WHAT YOU HAVE TO DO >> Write the entries out exactly. Any images they hold stay out of the copy.

Scene change data >>
========

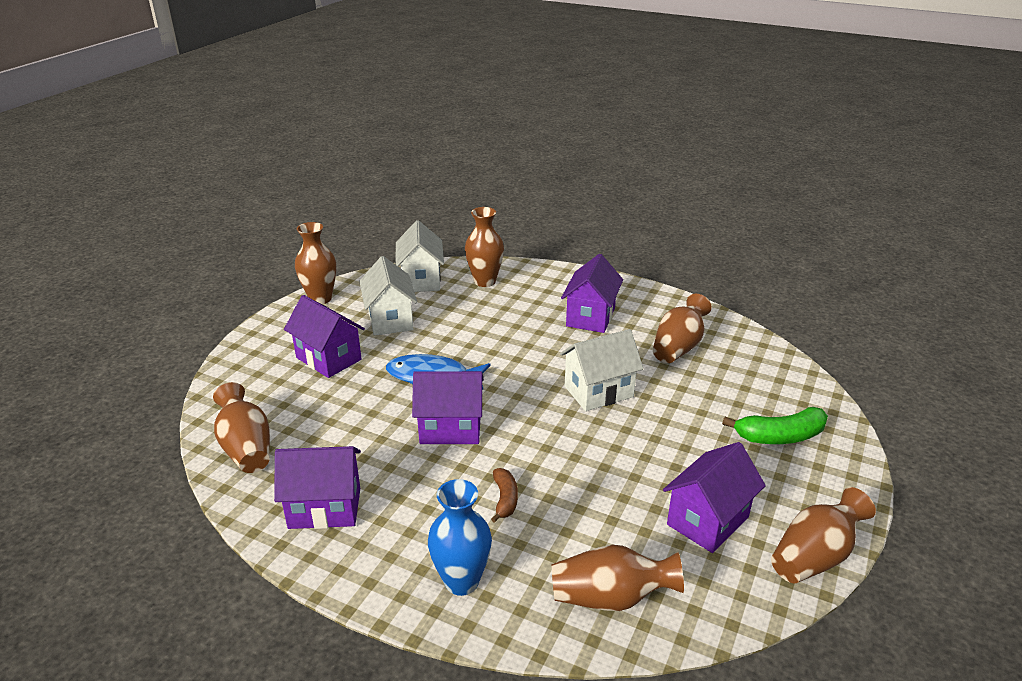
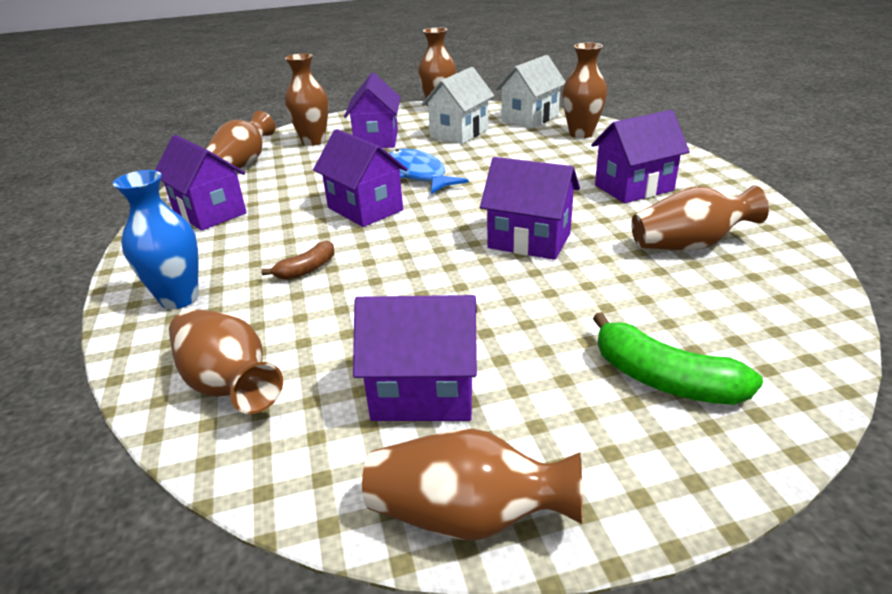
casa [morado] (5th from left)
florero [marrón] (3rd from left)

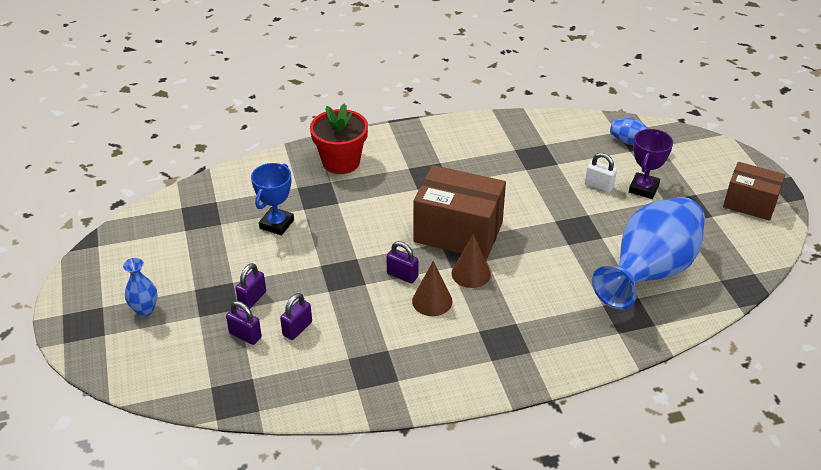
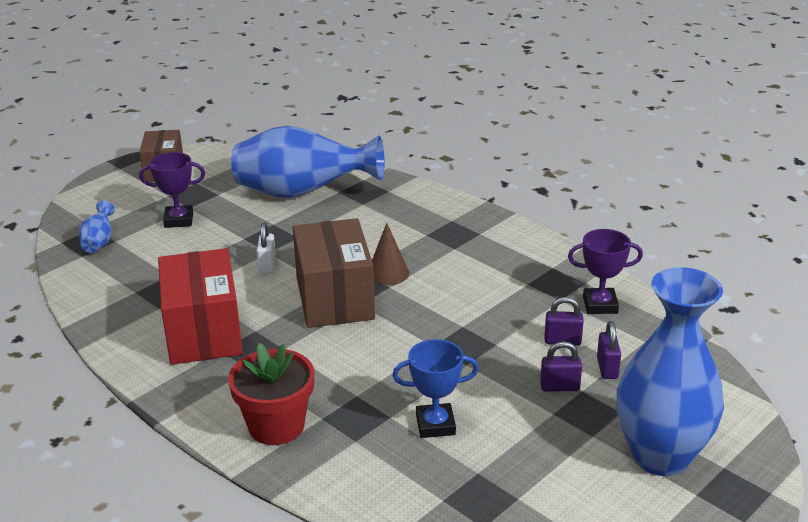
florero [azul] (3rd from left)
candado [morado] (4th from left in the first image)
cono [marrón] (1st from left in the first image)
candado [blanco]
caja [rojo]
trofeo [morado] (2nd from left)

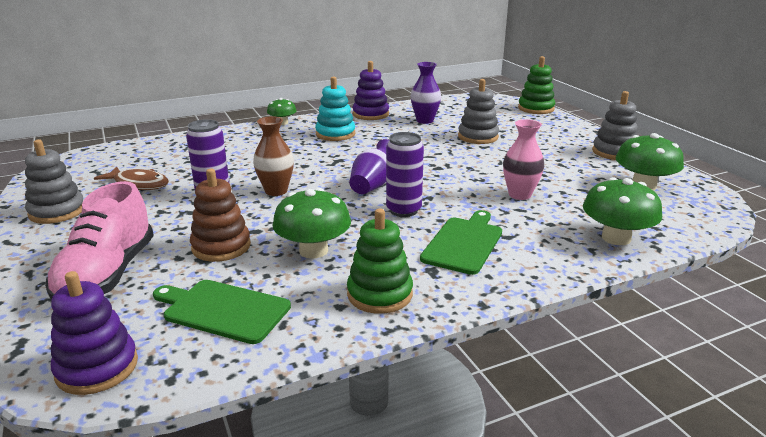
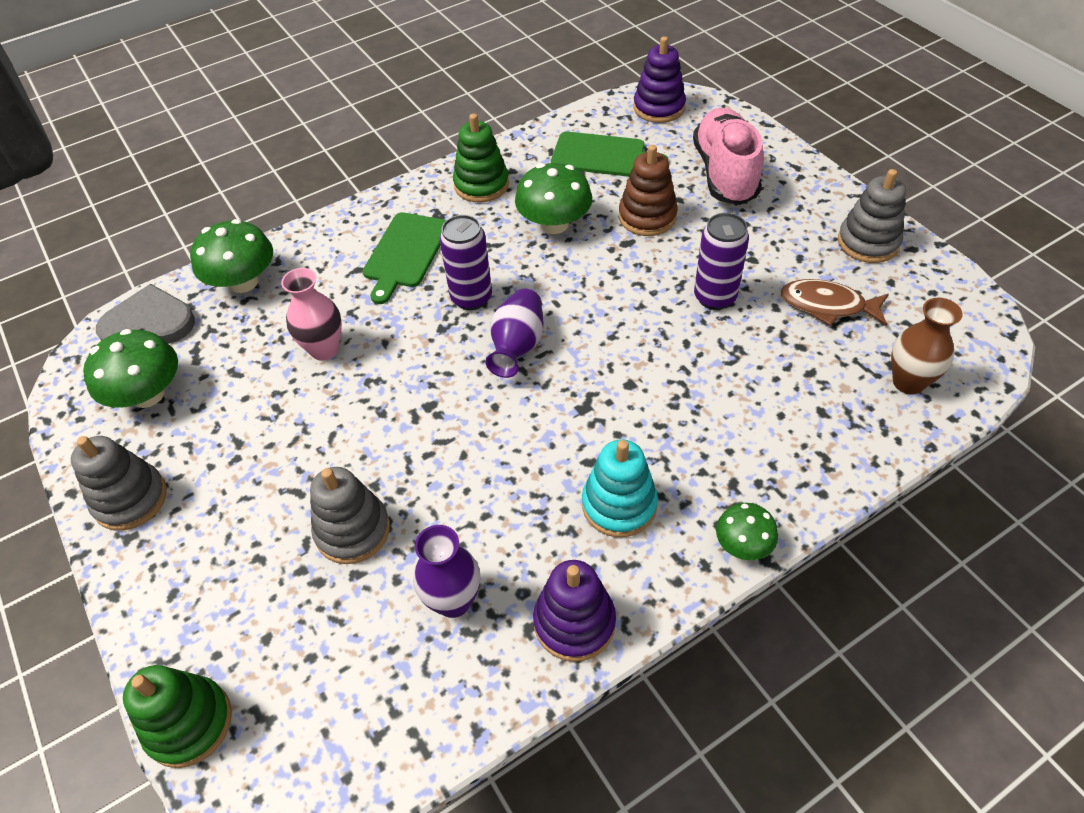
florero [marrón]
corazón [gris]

========

RESPONSE BELOW >>
casa [morado] (5th from left)
florero [marrón] (3rd from left)

florero [azul] (3rd from left)
candado [morado] (4th from left in the first image)
cono [marrón] (1st from left in the first image)
candado [blanco]
caja [rojo]
trofeo [morado] (2nd from left)

florero [marrón]
corazón [gris]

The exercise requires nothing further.